Word for word, write the records out again, but omit each picture.

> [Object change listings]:
- - - -

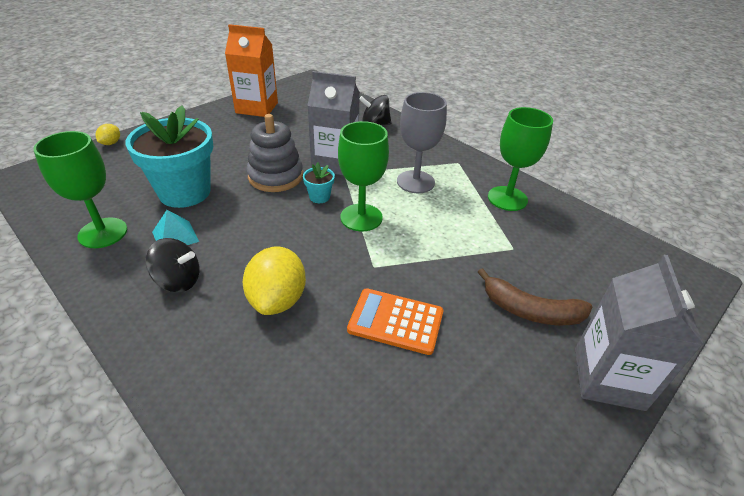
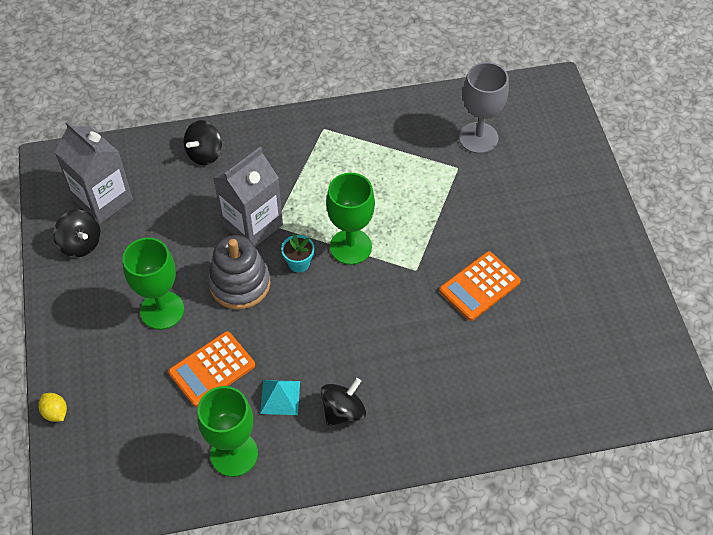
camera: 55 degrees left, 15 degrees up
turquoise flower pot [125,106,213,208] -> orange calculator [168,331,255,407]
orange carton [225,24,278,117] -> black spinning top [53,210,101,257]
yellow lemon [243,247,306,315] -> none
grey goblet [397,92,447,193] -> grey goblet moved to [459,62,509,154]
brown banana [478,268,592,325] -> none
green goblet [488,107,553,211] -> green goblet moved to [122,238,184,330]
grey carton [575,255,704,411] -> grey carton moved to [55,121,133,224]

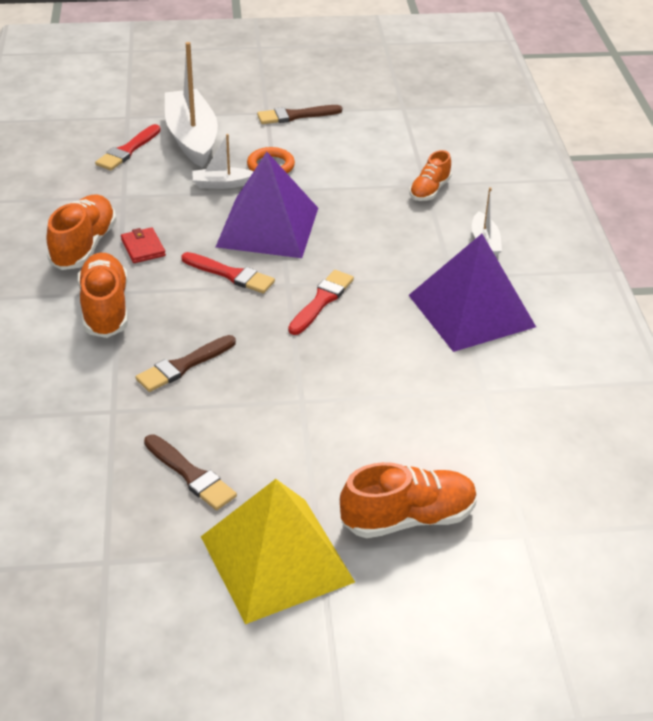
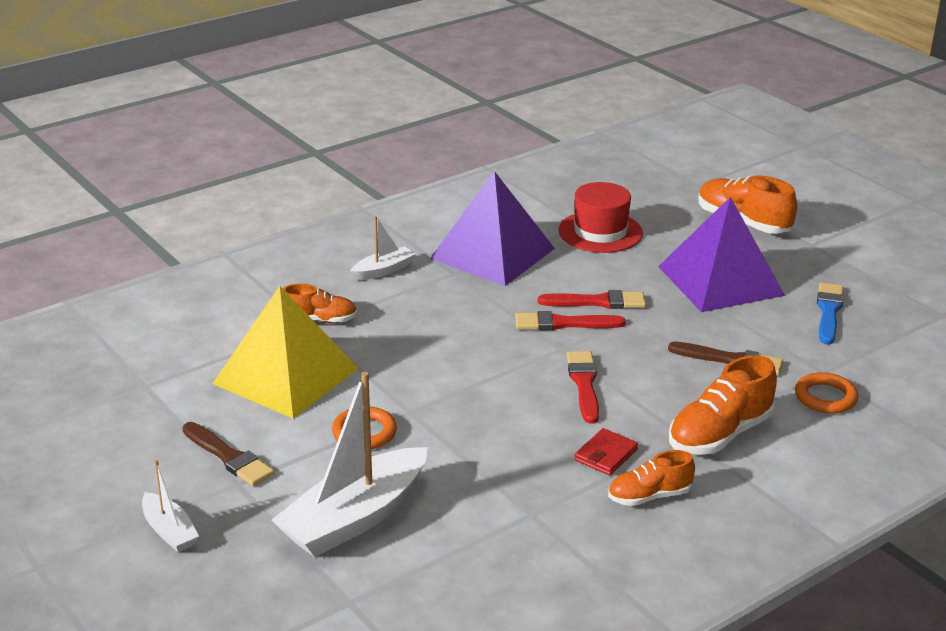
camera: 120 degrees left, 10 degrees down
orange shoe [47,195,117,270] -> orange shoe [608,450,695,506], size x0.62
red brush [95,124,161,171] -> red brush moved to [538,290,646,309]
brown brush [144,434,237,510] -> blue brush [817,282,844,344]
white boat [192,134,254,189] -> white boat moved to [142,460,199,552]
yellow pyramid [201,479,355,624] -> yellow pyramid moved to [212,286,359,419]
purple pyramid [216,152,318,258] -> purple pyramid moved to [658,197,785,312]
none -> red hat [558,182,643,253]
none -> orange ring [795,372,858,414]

- - - -

> [Expected answer]:
camera: 55 degrees left, 15 degrees up
turquoise flower pot [125,106,213,208] -> orange calculator [168,331,255,407]
orange carton [225,24,278,117] -> black spinning top [53,210,101,257]
yellow lemon [243,247,306,315] -> none
grey goblet [397,92,447,193] -> grey goblet moved to [459,62,509,154]
brown banana [478,268,592,325] -> none
green goblet [488,107,553,211] -> green goblet moved to [122,238,184,330]
grey carton [575,255,704,411] -> grey carton moved to [55,121,133,224]

camera: 120 degrees left, 10 degrees down
orange shoe [47,195,117,270] -> orange shoe [608,450,695,506], size x0.62
red brush [95,124,161,171] -> red brush moved to [538,290,646,309]
brown brush [144,434,237,510] -> blue brush [817,282,844,344]
white boat [192,134,254,189] -> white boat moved to [142,460,199,552]
yellow pyramid [201,479,355,624] -> yellow pyramid moved to [212,286,359,419]
purple pyramid [216,152,318,258] -> purple pyramid moved to [658,197,785,312]
none -> red hat [558,182,643,253]
none -> orange ring [795,372,858,414]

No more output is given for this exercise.